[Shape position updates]

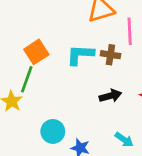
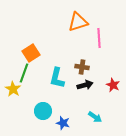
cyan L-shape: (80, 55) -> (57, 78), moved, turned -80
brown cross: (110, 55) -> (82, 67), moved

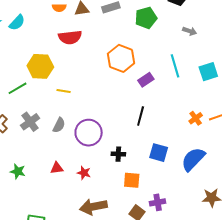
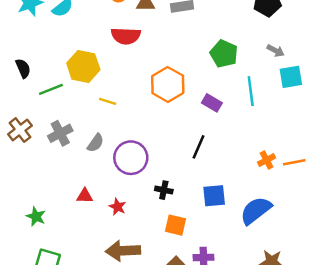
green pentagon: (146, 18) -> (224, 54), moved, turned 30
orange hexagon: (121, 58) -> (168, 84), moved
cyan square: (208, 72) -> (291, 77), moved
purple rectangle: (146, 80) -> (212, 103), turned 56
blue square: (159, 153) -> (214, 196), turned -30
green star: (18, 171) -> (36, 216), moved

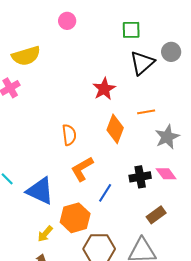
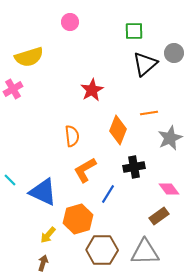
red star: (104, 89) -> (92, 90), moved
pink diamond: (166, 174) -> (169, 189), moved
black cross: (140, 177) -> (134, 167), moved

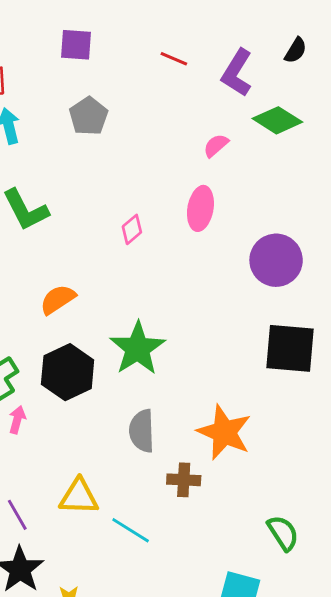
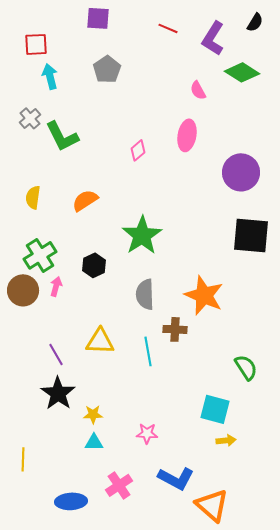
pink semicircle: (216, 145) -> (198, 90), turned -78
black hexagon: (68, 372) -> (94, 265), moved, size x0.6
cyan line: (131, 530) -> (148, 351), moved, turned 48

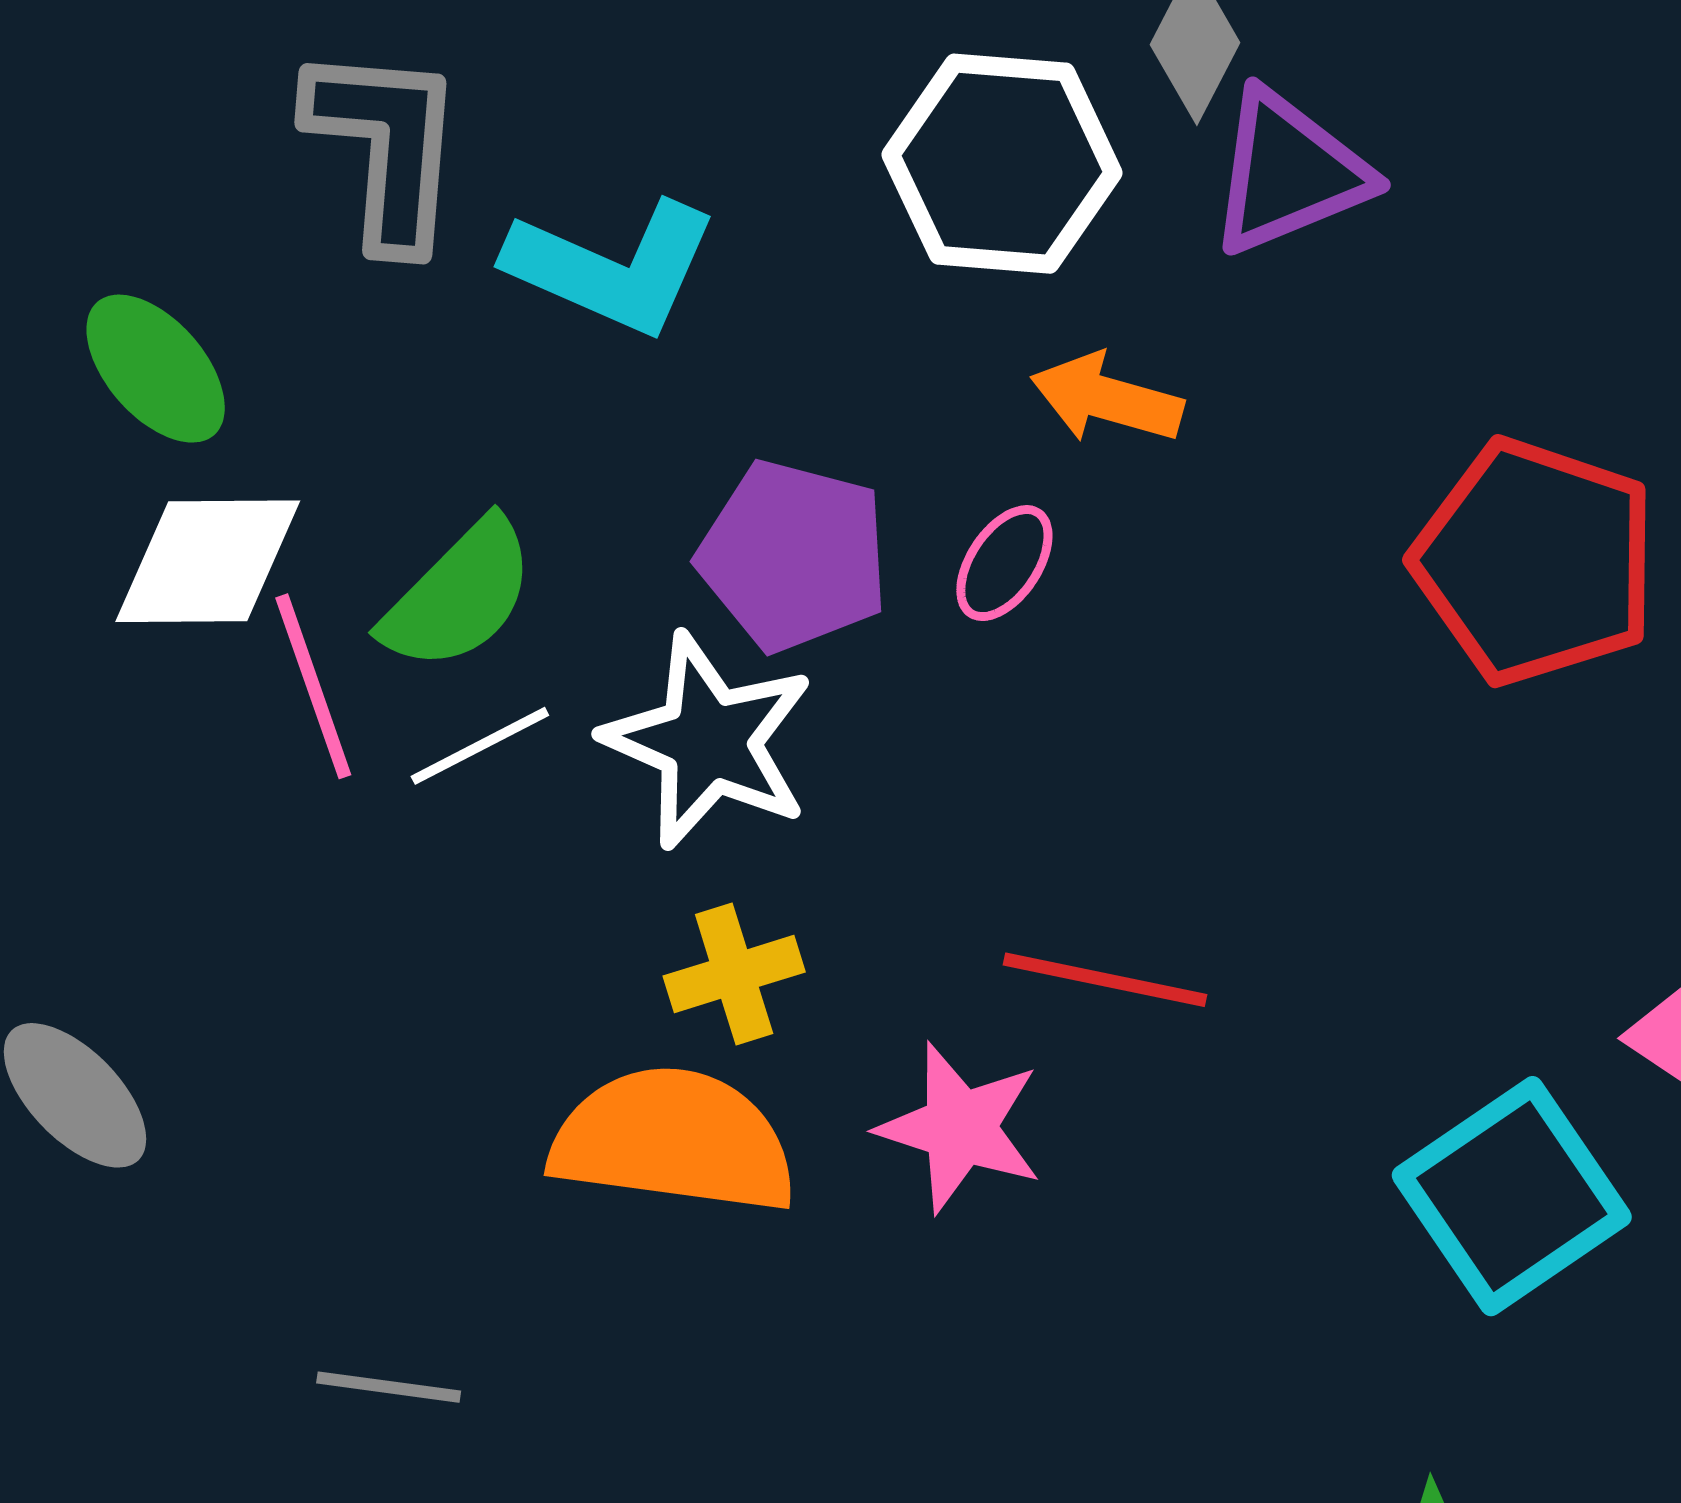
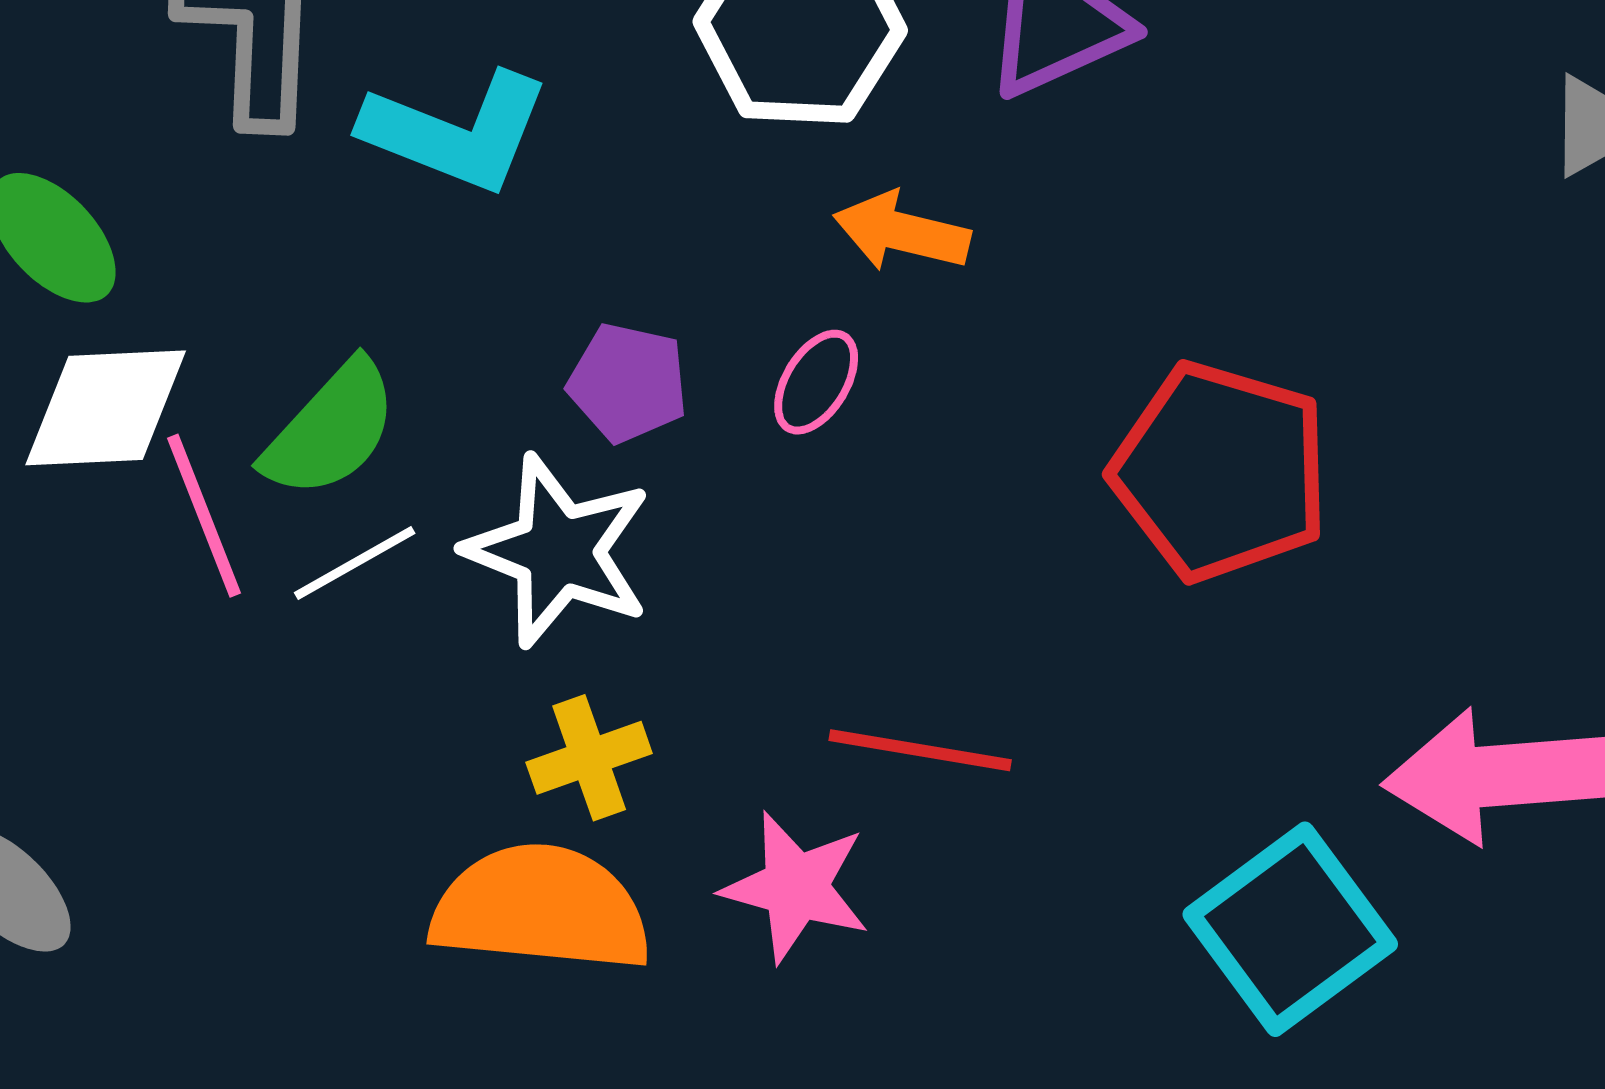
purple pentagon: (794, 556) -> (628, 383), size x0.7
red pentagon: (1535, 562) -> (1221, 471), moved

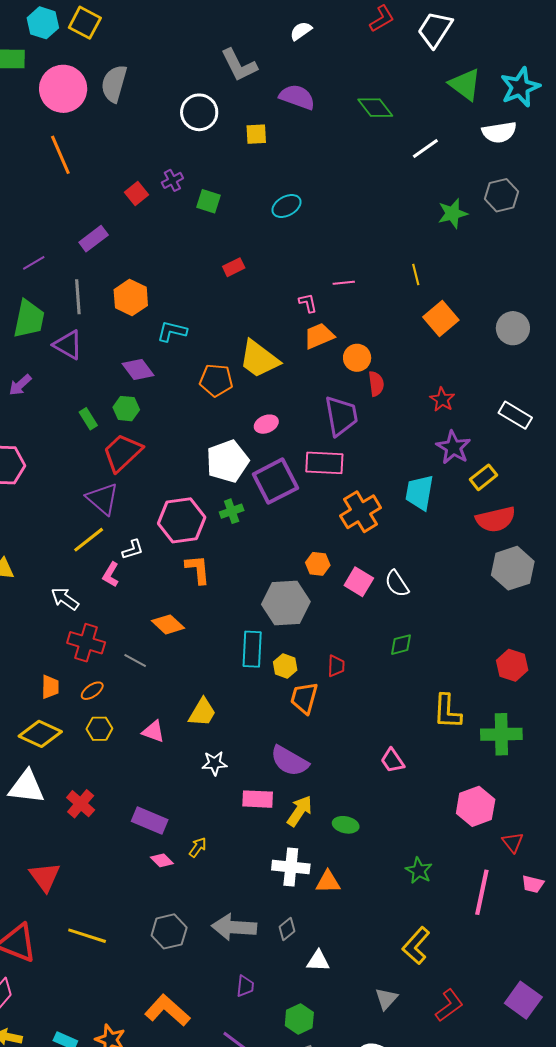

**WHAT TO DO:**
Give every line above again exactly, with no pictures.

**OUTPUT OF THE TASK:**
cyan L-shape: (80, 55) -> (57, 78), moved, turned -80
brown cross: (110, 55) -> (82, 67), moved

green pentagon: (146, 18) -> (224, 54), moved, turned 30
orange hexagon: (121, 58) -> (168, 84), moved
cyan square: (208, 72) -> (291, 77), moved
purple rectangle: (146, 80) -> (212, 103), turned 56
blue square: (159, 153) -> (214, 196), turned -30
green star: (18, 171) -> (36, 216), moved

red star: (104, 89) -> (92, 90), moved
pink diamond: (166, 174) -> (169, 189), moved
black cross: (140, 177) -> (134, 167), moved

pink semicircle: (216, 145) -> (198, 90), turned -78
black hexagon: (68, 372) -> (94, 265), moved, size x0.6
cyan line: (131, 530) -> (148, 351), moved, turned 48

purple pentagon: (794, 556) -> (628, 383), size x0.7
red pentagon: (1535, 562) -> (1221, 471), moved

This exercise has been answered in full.